- _Recorded information_
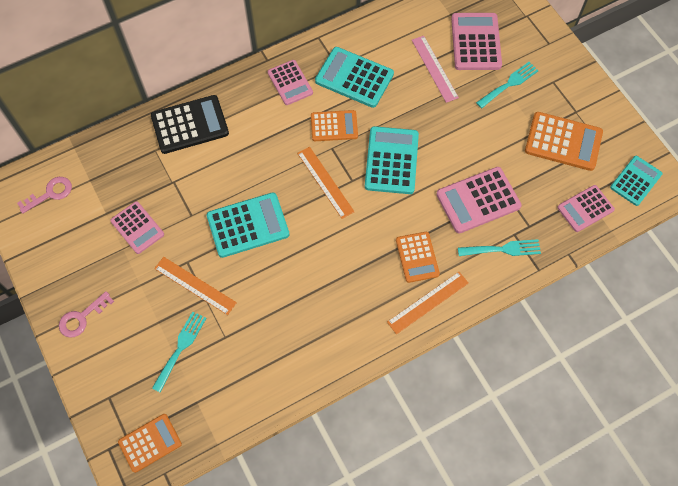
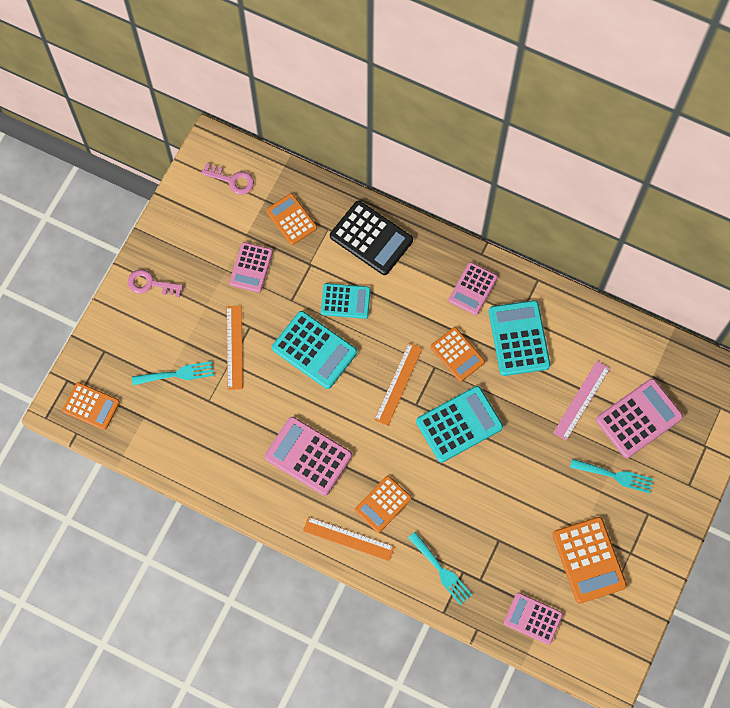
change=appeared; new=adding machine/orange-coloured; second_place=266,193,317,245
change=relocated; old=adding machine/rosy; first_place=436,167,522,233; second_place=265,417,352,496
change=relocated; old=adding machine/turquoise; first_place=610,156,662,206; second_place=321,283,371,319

- _Task goal_
Set each line down exactly, beginning at the one containing "change=relocated; old=adding machine/rosy;" and ending at the last line of the material above.

- _Your solution_
change=relocated; old=adding machine/rosy; first_place=436,167,522,233; second_place=265,417,352,496
change=relocated; old=adding machine/turquoise; first_place=610,156,662,206; second_place=321,283,371,319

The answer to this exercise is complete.